▶ **Instructions to follow**
The records that follow are to be reproduced exactly. Any pictures in them are left out.

▶ **Data provided**
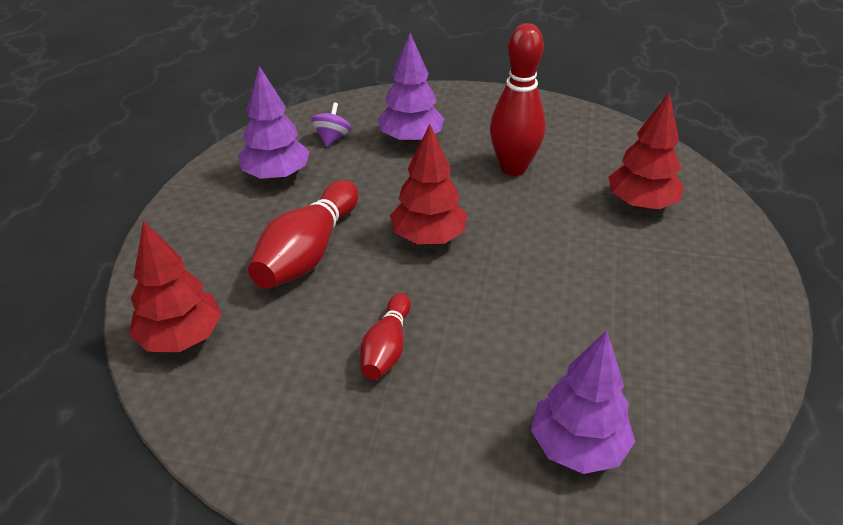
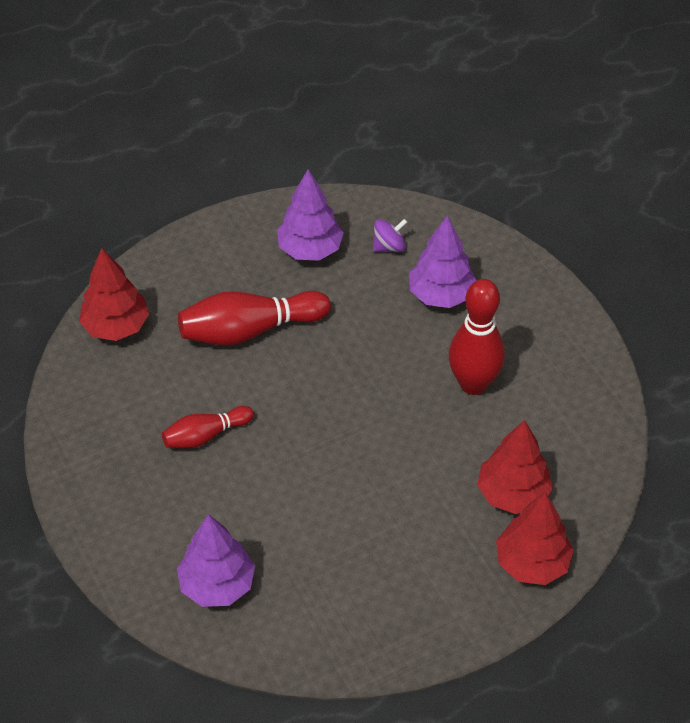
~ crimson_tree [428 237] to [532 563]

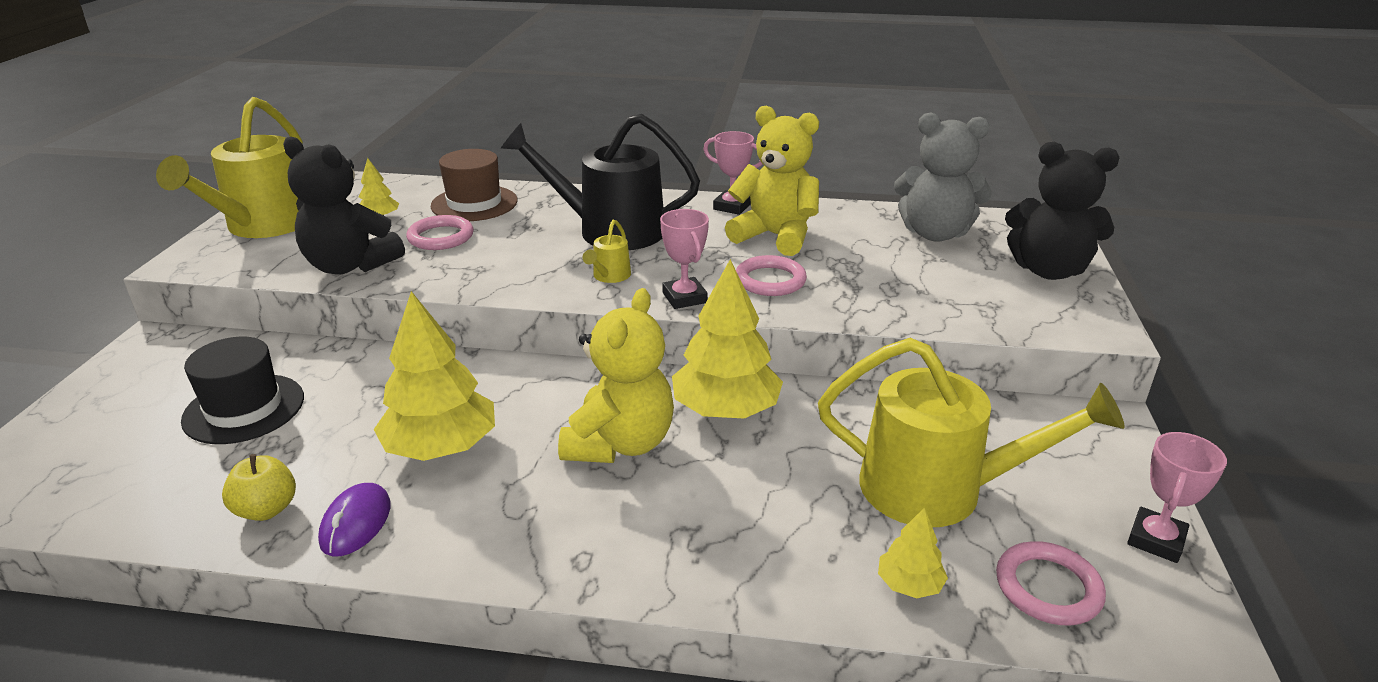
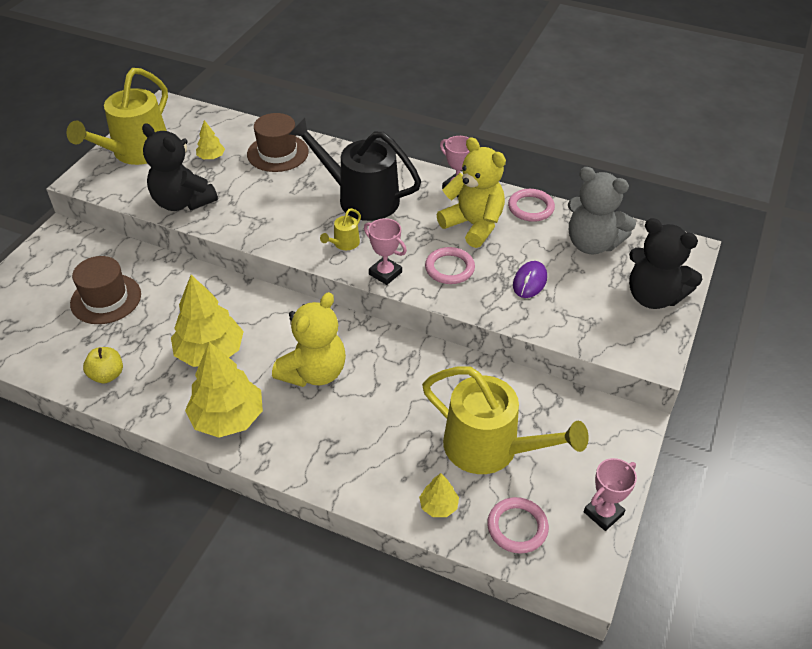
~ rosy_trophy [684 298] = [385 273] 45 degrees counterclockwise
~ rosy_ring [441 237] to [531 208]
~ golden_tree [725 410] to [227 418]
~ ebony_hat [244 409] to russet_hat [106 299]
~ royal_purple_PC_mouse [356 523] to [529 282]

▶ **Task response**
~ crimson_tree [428 237] to [532 563]

~ rosy_trophy [684 298] = [385 273] 45 degrees counterclockwise
~ rosy_ring [441 237] to [531 208]
~ golden_tree [725 410] to [227 418]
~ ebony_hat [244 409] to russet_hat [106 299]
~ royal_purple_PC_mouse [356 523] to [529 282]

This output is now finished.